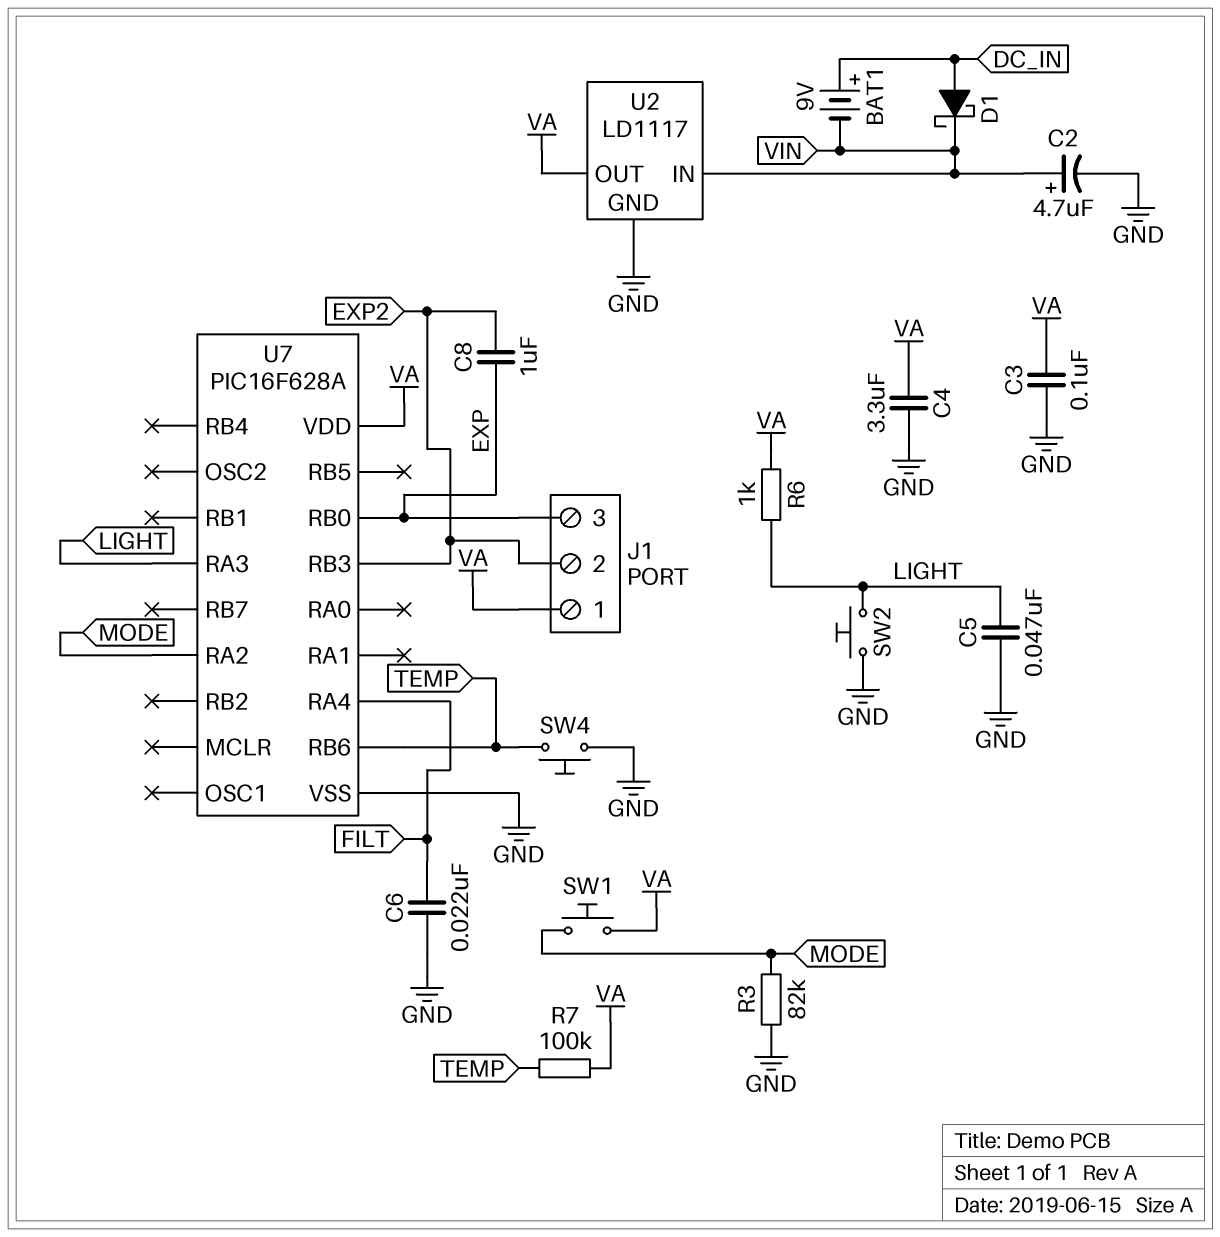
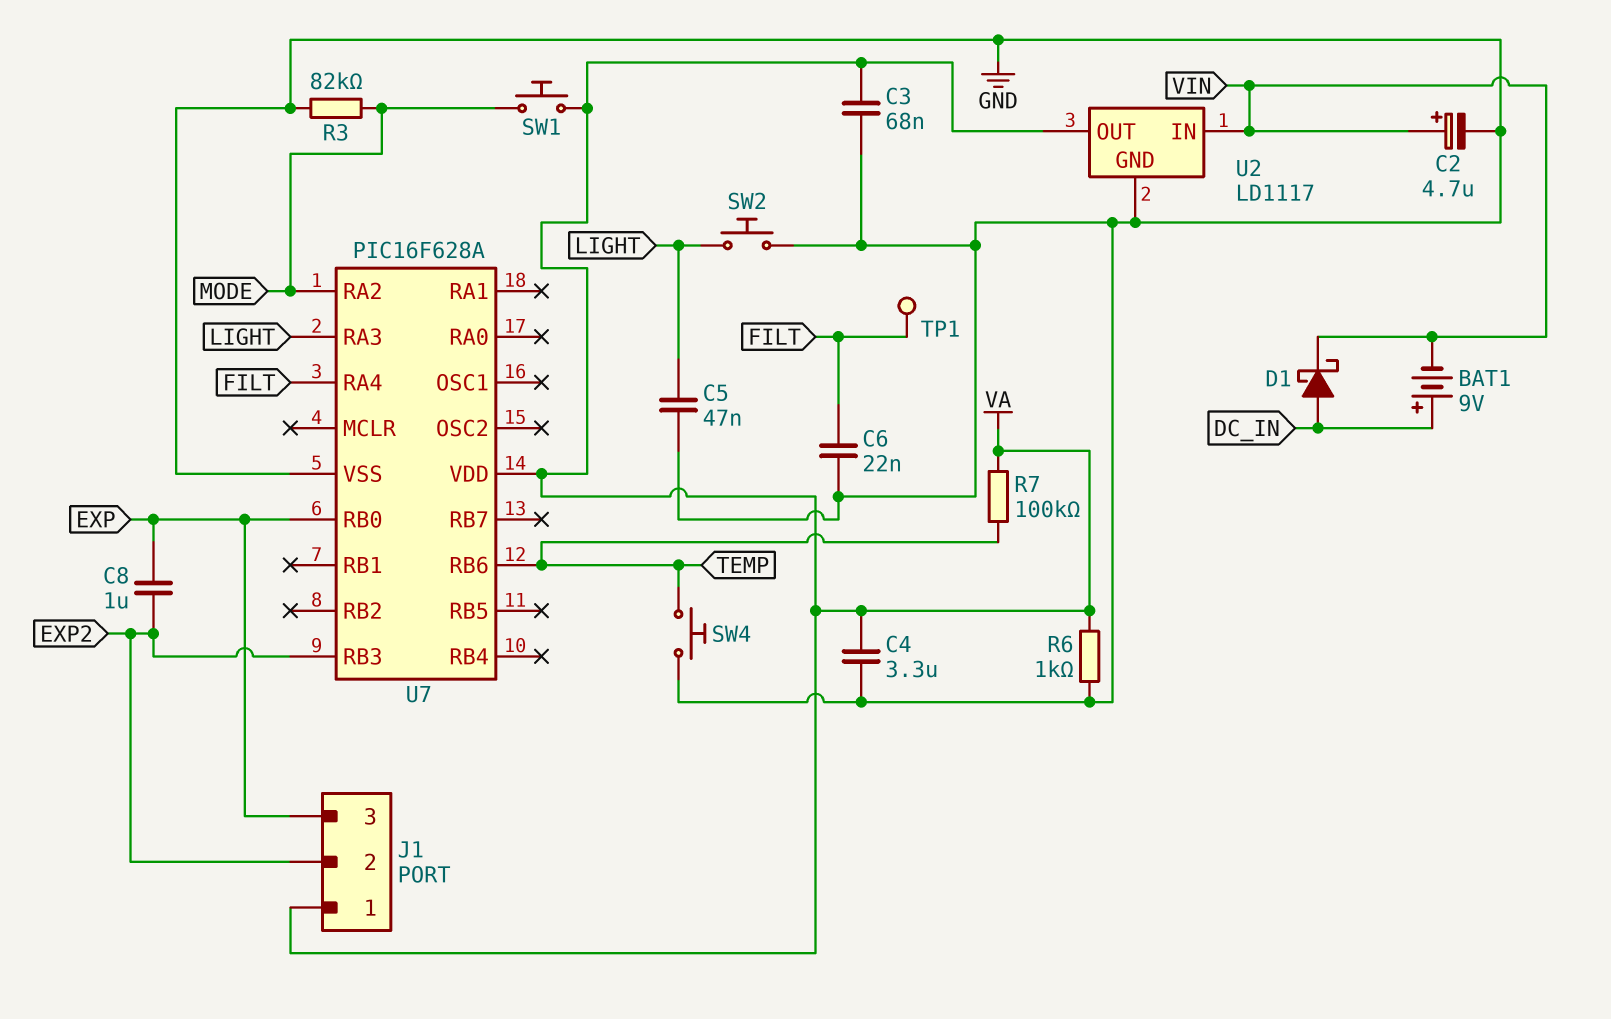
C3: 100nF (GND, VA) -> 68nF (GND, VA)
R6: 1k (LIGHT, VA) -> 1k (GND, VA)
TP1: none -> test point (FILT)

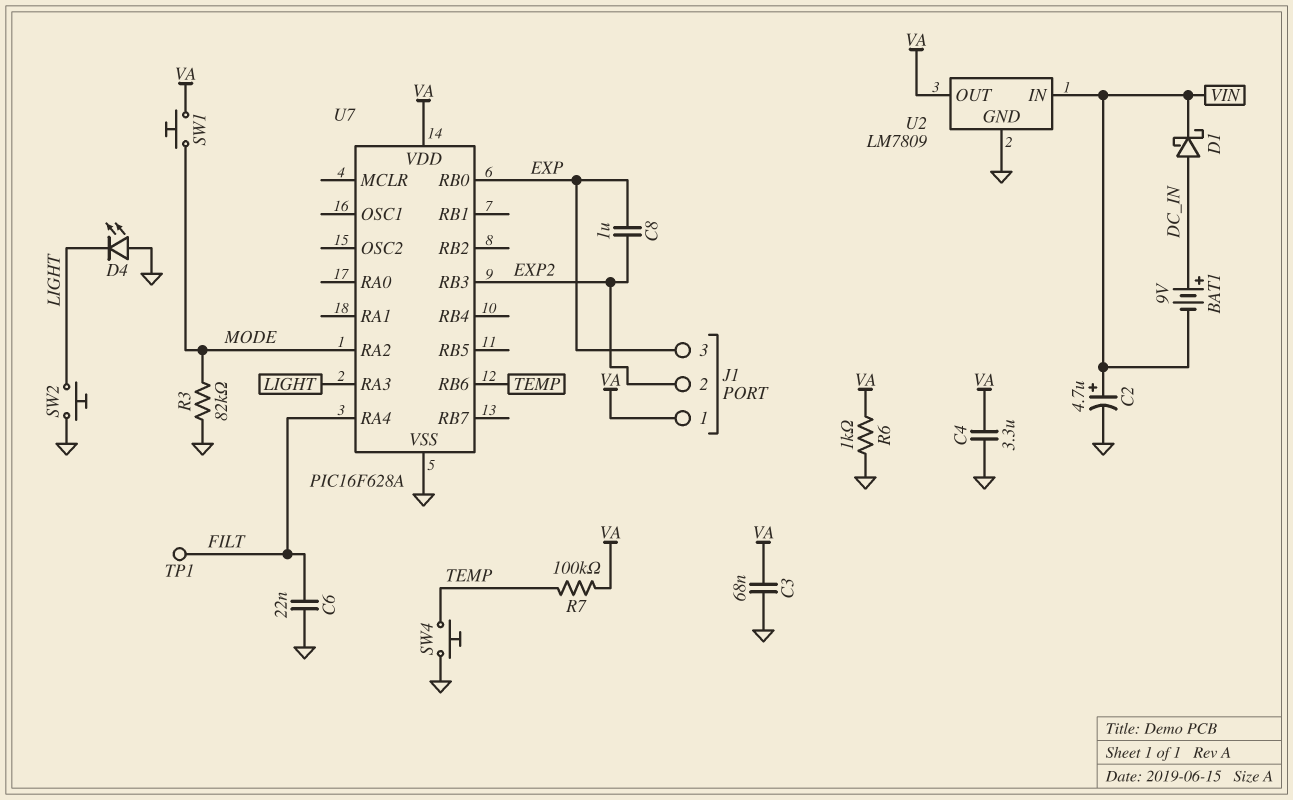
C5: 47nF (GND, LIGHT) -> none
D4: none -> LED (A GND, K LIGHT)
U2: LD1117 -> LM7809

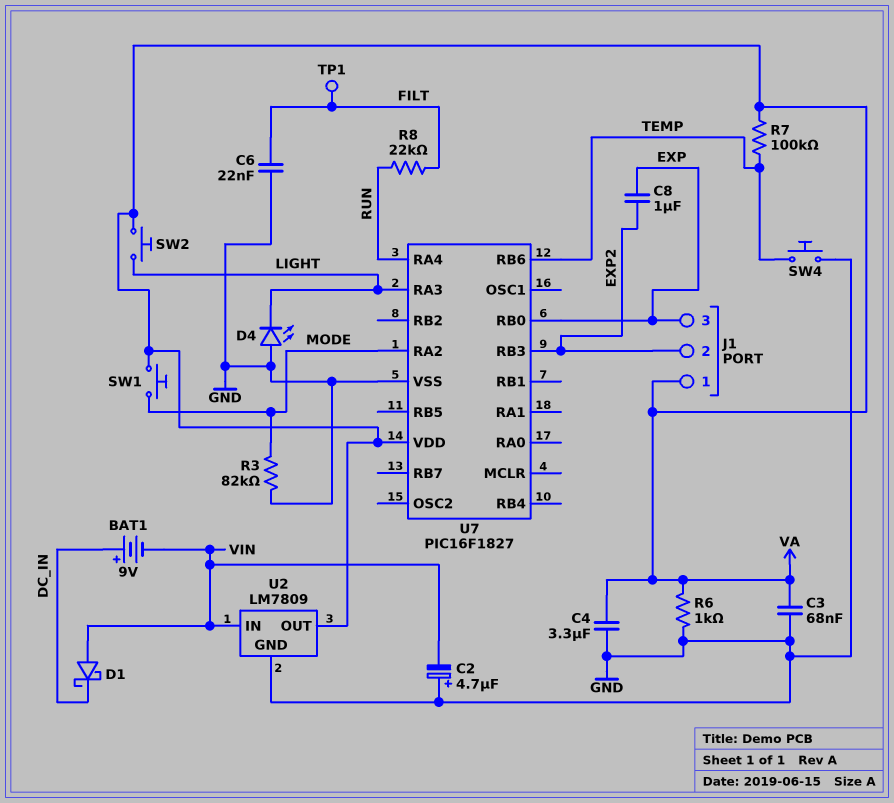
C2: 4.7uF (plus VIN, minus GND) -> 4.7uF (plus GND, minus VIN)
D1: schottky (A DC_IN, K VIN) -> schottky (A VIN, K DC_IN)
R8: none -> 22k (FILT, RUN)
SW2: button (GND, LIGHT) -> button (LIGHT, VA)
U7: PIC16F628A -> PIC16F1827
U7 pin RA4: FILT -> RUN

◆ DIRECTIONS FOR THIS TASK:
What lines of the listing above hold "FILT"? Copy all of them.

◆ TASK RESULT:
TP1: none -> test point (FILT)
R8: none -> 22k (FILT, RUN)
U7 pin RA4: FILT -> RUN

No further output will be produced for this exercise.